▶ Required action: Below are some records. Copy every line in them that holds "brick".

(Available data begins)

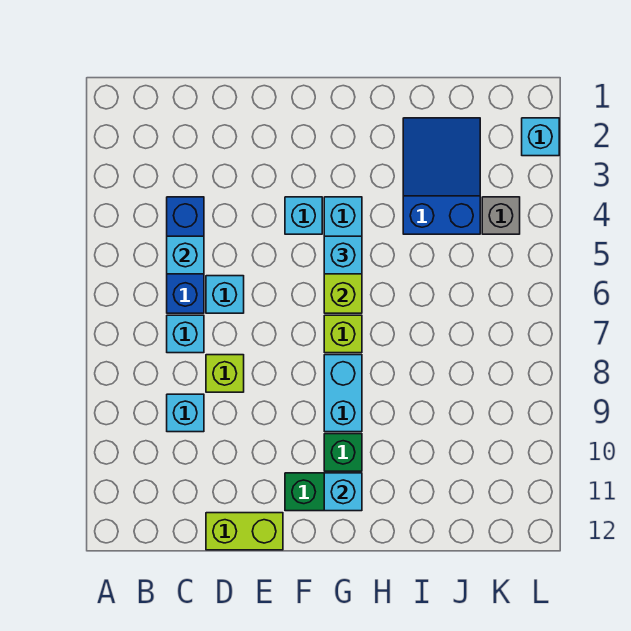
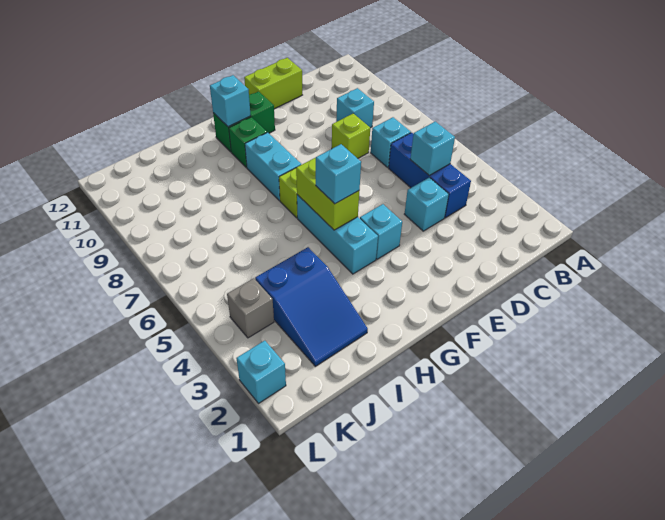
cyan brick D6 level 1 -> cyan brick D4 level 1

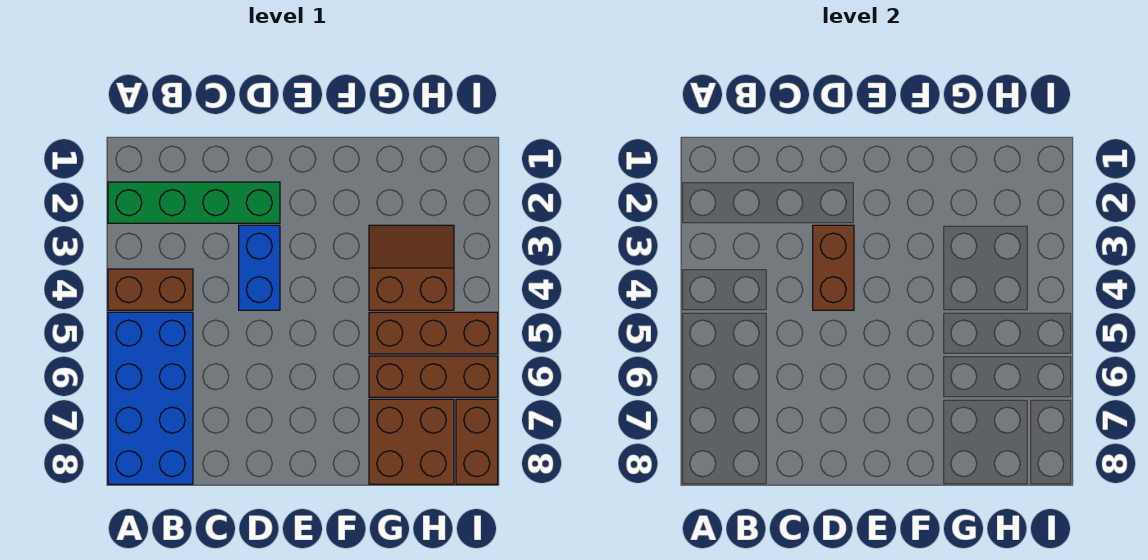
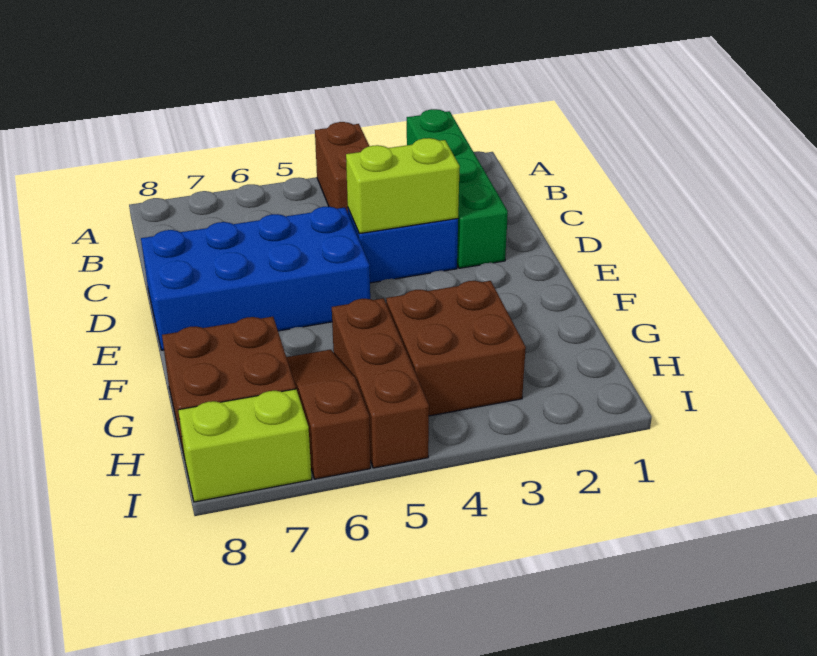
blue brick A5:B8 level 1 -> blue brick D5:E8 level 1
brown brick D3:D4 level 2 -> lime brick D3:D4 level 2
brown slope G3:H4 level 1 top 4 -> brown brick G3:H4 level 1
brown brick G6:I6 level 1 -> brown slope G6:I6 level 1 top I
brown brick I7:I8 level 1 -> lime brick I7:I8 level 1

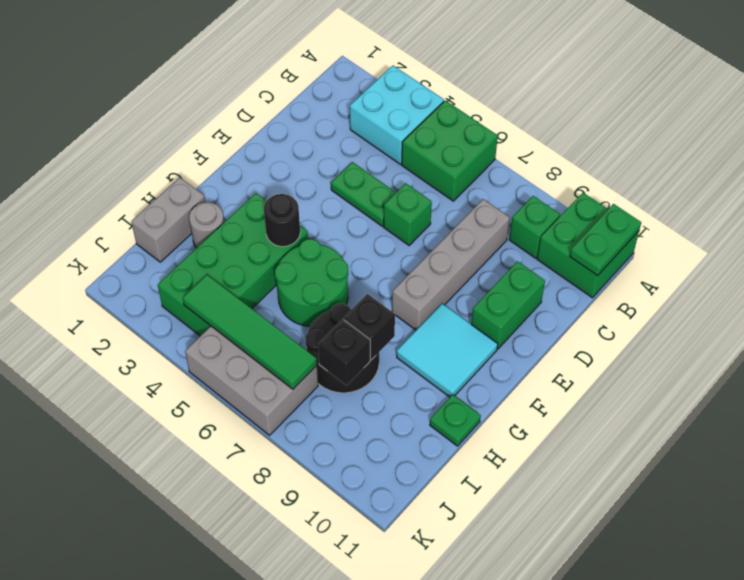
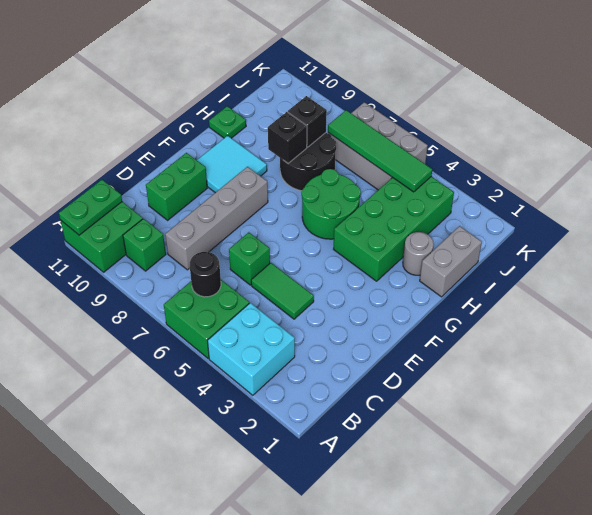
green plate D4:D5 level 1 -> green tile D4:D5 level 1
black round brick G4 level 2 -> black round brick B6 level 2

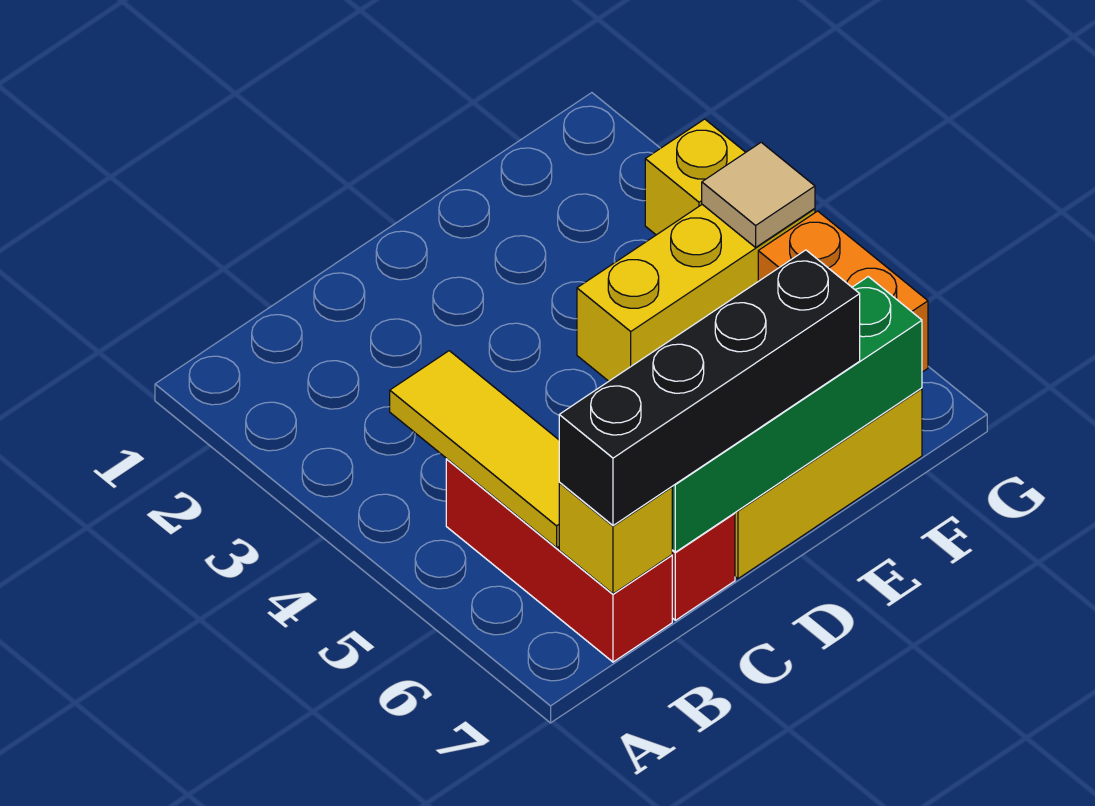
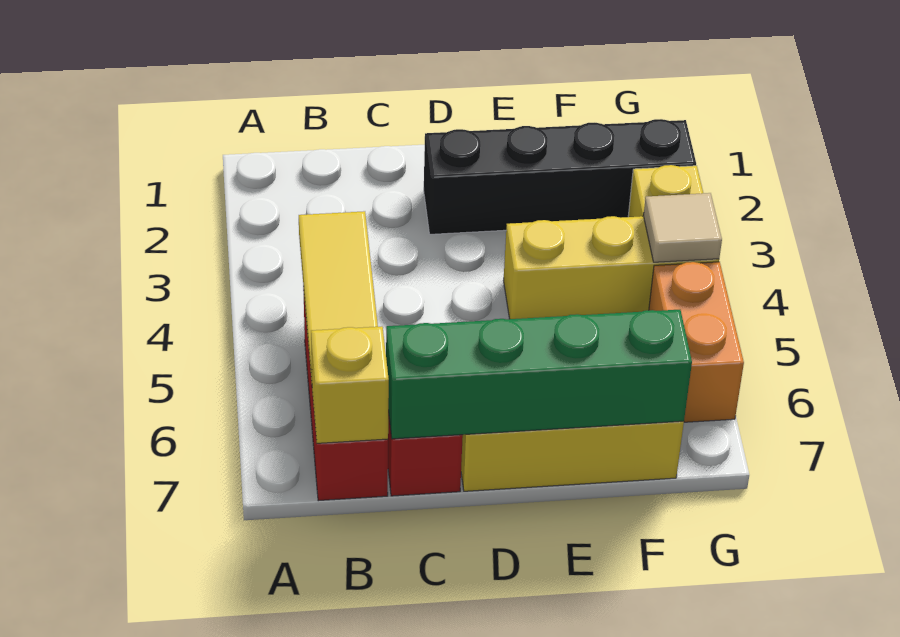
black brick B7:E7 level 3 -> black brick D2:G2 level 1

(Available data ends)

▶ Solution to the exercise:
cyan brick D6 level 1 -> cyan brick D4 level 1
blue brick A5:B8 level 1 -> blue brick D5:E8 level 1
brown brick D3:D4 level 2 -> lime brick D3:D4 level 2
brown slope G3:H4 level 1 top 4 -> brown brick G3:H4 level 1
brown brick G6:I6 level 1 -> brown slope G6:I6 level 1 top I
brown brick I7:I8 level 1 -> lime brick I7:I8 level 1
black round brick G4 level 2 -> black round brick B6 level 2
black brick B7:E7 level 3 -> black brick D2:G2 level 1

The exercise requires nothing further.